INFORMATION GIVEN Start Marker
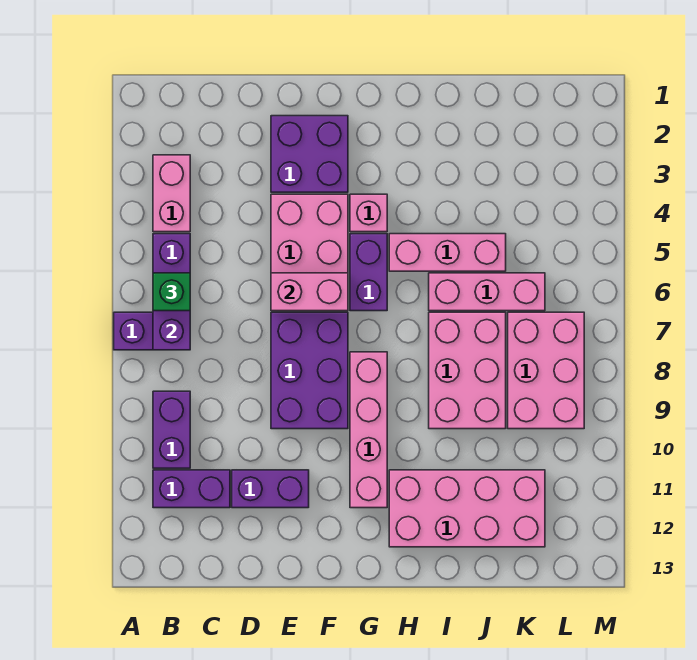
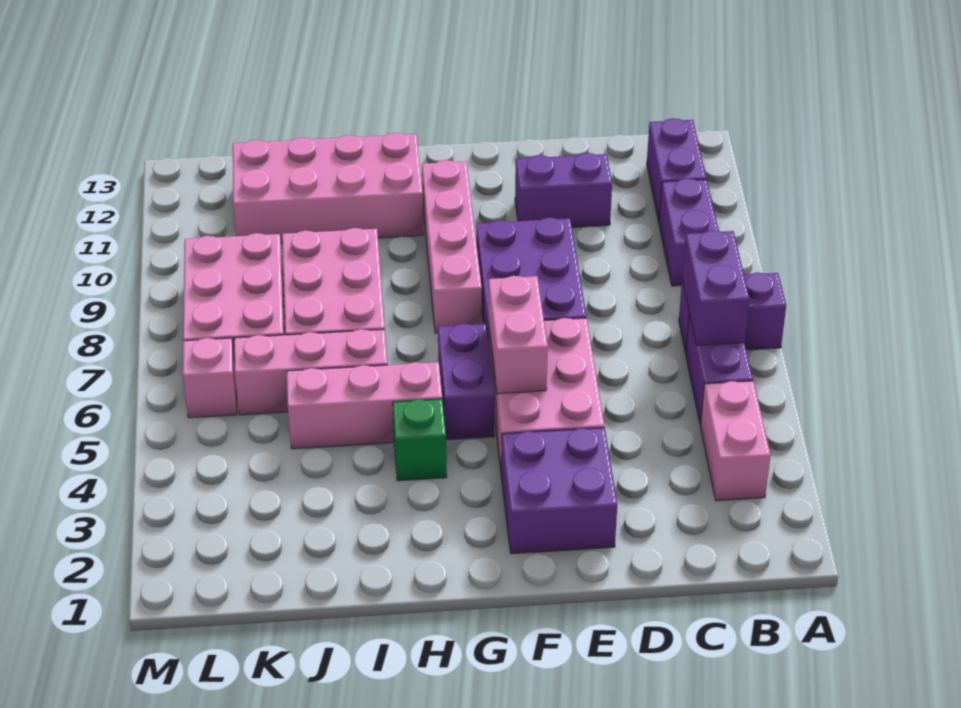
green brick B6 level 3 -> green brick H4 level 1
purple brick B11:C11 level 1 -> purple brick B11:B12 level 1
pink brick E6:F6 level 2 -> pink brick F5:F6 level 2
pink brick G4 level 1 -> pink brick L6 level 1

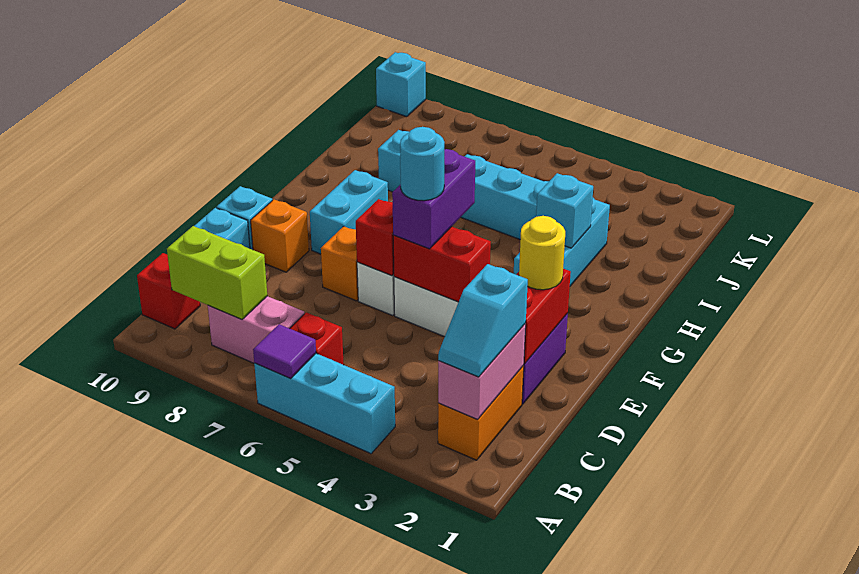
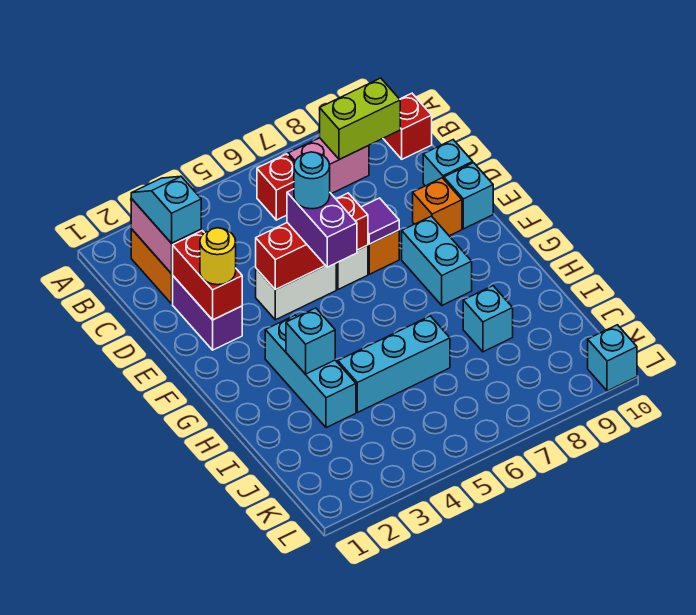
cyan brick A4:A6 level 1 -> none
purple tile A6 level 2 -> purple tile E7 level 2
INFORMATION GIVEN End Marker
→ **ACTIVITY**: Retype all of the data above word for word, excluding the pictures.

→ **TASK OUTPUT**:
green brick B6 level 3 -> green brick H4 level 1
purple brick B11:C11 level 1 -> purple brick B11:B12 level 1
pink brick E6:F6 level 2 -> pink brick F5:F6 level 2
pink brick G4 level 1 -> pink brick L6 level 1

cyan brick A4:A6 level 1 -> none
purple tile A6 level 2 -> purple tile E7 level 2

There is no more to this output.